— Task goal —
Each record should be output exactly, with every character kept.

BEGIN Records to use

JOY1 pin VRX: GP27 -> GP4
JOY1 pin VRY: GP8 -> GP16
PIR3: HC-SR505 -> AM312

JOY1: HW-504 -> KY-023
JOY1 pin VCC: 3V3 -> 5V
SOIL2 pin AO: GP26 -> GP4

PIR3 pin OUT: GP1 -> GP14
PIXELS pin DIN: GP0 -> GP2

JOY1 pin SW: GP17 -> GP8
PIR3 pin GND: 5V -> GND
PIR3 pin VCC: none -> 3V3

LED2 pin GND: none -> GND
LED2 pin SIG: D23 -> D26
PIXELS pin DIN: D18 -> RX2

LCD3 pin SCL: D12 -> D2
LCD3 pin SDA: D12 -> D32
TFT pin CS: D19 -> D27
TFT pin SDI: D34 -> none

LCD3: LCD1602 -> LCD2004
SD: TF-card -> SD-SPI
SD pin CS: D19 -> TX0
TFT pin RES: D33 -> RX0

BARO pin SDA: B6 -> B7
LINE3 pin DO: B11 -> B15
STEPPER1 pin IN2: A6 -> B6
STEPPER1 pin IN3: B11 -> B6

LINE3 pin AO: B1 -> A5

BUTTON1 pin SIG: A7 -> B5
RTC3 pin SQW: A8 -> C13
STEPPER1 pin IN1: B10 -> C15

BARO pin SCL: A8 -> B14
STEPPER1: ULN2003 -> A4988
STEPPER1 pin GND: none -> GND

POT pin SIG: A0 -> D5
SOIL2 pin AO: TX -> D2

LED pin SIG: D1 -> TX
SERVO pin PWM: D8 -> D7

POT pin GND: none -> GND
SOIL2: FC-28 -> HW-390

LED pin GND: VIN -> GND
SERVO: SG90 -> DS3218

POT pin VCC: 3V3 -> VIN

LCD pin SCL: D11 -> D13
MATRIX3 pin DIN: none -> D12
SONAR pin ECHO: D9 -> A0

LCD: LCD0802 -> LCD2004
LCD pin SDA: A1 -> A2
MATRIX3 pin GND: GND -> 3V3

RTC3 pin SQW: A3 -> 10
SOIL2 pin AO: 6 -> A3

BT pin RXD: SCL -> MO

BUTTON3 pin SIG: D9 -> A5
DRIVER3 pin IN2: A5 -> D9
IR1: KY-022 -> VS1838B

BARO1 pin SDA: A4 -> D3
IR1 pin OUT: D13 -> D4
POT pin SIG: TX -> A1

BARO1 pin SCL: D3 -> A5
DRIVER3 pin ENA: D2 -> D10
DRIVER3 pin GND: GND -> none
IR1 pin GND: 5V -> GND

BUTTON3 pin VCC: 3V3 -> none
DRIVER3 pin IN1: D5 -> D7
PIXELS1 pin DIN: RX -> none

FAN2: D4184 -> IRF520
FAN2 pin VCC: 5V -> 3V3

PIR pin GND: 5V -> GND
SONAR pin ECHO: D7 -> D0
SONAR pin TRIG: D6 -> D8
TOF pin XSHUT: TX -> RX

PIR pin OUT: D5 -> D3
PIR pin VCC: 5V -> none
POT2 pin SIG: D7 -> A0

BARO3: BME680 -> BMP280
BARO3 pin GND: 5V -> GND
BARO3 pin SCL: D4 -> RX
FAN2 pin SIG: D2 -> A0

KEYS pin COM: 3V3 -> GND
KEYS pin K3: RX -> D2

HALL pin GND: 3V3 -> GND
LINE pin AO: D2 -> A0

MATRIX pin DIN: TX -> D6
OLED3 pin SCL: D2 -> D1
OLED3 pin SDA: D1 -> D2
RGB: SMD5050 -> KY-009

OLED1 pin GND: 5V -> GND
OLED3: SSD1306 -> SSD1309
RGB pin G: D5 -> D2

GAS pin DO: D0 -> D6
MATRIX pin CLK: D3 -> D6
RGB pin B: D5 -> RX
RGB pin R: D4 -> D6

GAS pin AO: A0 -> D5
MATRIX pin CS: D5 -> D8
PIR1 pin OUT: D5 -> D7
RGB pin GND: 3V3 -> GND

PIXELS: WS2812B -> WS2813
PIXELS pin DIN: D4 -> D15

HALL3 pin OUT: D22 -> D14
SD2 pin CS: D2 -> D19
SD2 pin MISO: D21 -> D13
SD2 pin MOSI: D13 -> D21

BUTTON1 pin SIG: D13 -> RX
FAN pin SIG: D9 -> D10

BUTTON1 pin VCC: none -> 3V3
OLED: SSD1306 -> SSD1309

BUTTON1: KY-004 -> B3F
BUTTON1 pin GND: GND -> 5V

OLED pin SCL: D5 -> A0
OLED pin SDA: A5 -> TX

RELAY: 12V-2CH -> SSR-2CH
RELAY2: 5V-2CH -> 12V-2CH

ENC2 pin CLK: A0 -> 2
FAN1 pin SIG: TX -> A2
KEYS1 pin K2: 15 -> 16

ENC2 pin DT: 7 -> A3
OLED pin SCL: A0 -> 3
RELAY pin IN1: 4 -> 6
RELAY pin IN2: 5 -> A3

END Records to use

— The answer —
JOY1 pin VRX: GP27 -> GP4
JOY1 pin VRY: GP8 -> GP16
PIR3: HC-SR505 -> AM312

JOY1: HW-504 -> KY-023
JOY1 pin VCC: 3V3 -> 5V
SOIL2 pin AO: GP26 -> GP4

PIR3 pin OUT: GP1 -> GP14
PIXELS pin DIN: GP0 -> GP2

JOY1 pin SW: GP17 -> GP8
PIR3 pin GND: 5V -> GND
PIR3 pin VCC: none -> 3V3

LED2 pin GND: none -> GND
LED2 pin SIG: D23 -> D26
PIXELS pin DIN: D18 -> RX2

LCD3 pin SCL: D12 -> D2
LCD3 pin SDA: D12 -> D32
TFT pin CS: D19 -> D27
TFT pin SDI: D34 -> none

LCD3: LCD1602 -> LCD2004
SD: TF-card -> SD-SPI
SD pin CS: D19 -> TX0
TFT pin RES: D33 -> RX0

BARO pin SDA: B6 -> B7
LINE3 pin DO: B11 -> B15
STEPPER1 pin IN2: A6 -> B6
STEPPER1 pin IN3: B11 -> B6

LINE3 pin AO: B1 -> A5

BUTTON1 pin SIG: A7 -> B5
RTC3 pin SQW: A8 -> C13
STEPPER1 pin IN1: B10 -> C15

BARO pin SCL: A8 -> B14
STEPPER1: ULN2003 -> A4988
STEPPER1 pin GND: none -> GND

POT pin SIG: A0 -> D5
SOIL2 pin AO: TX -> D2

LED pin SIG: D1 -> TX
SERVO pin PWM: D8 -> D7

POT pin GND: none -> GND
SOIL2: FC-28 -> HW-390

LED pin GND: VIN -> GND
SERVO: SG90 -> DS3218

POT pin VCC: 3V3 -> VIN

LCD pin SCL: D11 -> D13
MATRIX3 pin DIN: none -> D12
SONAR pin ECHO: D9 -> A0

LCD: LCD0802 -> LCD2004
LCD pin SDA: A1 -> A2
MATRIX3 pin GND: GND -> 3V3

RTC3 pin SQW: A3 -> 10
SOIL2 pin AO: 6 -> A3

BT pin RXD: SCL -> MO

BUTTON3 pin SIG: D9 -> A5
DRIVER3 pin IN2: A5 -> D9
IR1: KY-022 -> VS1838B

BARO1 pin SDA: A4 -> D3
IR1 pin OUT: D13 -> D4
POT pin SIG: TX -> A1

BARO1 pin SCL: D3 -> A5
DRIVER3 pin ENA: D2 -> D10
DRIVER3 pin GND: GND -> none
IR1 pin GND: 5V -> GND

BUTTON3 pin VCC: 3V3 -> none
DRIVER3 pin IN1: D5 -> D7
PIXELS1 pin DIN: RX -> none

FAN2: D4184 -> IRF520
FAN2 pin VCC: 5V -> 3V3

PIR pin GND: 5V -> GND
SONAR pin ECHO: D7 -> D0
SONAR pin TRIG: D6 -> D8
TOF pin XSHUT: TX -> RX

PIR pin OUT: D5 -> D3
PIR pin VCC: 5V -> none
POT2 pin SIG: D7 -> A0

BARO3: BME680 -> BMP280
BARO3 pin GND: 5V -> GND
BARO3 pin SCL: D4 -> RX
FAN2 pin SIG: D2 -> A0

KEYS pin COM: 3V3 -> GND
KEYS pin K3: RX -> D2

HALL pin GND: 3V3 -> GND
LINE pin AO: D2 -> A0

MATRIX pin DIN: TX -> D6
OLED3 pin SCL: D2 -> D1
OLED3 pin SDA: D1 -> D2
RGB: SMD5050 -> KY-009

OLED1 pin GND: 5V -> GND
OLED3: SSD1306 -> SSD1309
RGB pin G: D5 -> D2

GAS pin DO: D0 -> D6
MATRIX pin CLK: D3 -> D6
RGB pin B: D5 -> RX
RGB pin R: D4 -> D6

GAS pin AO: A0 -> D5
MATRIX pin CS: D5 -> D8
PIR1 pin OUT: D5 -> D7
RGB pin GND: 3V3 -> GND

PIXELS: WS2812B -> WS2813
PIXELS pin DIN: D4 -> D15

HALL3 pin OUT: D22 -> D14
SD2 pin CS: D2 -> D19
SD2 pin MISO: D21 -> D13
SD2 pin MOSI: D13 -> D21

BUTTON1 pin SIG: D13 -> RX
FAN pin SIG: D9 -> D10

BUTTON1 pin VCC: none -> 3V3
OLED: SSD1306 -> SSD1309

BUTTON1: KY-004 -> B3F
BUTTON1 pin GND: GND -> 5V

OLED pin SCL: D5 -> A0
OLED pin SDA: A5 -> TX

RELAY: 12V-2CH -> SSR-2CH
RELAY2: 5V-2CH -> 12V-2CH

ENC2 pin CLK: A0 -> 2
FAN1 pin SIG: TX -> A2
KEYS1 pin K2: 15 -> 16

ENC2 pin DT: 7 -> A3
OLED pin SCL: A0 -> 3
RELAY pin IN1: 4 -> 6
RELAY pin IN2: 5 -> A3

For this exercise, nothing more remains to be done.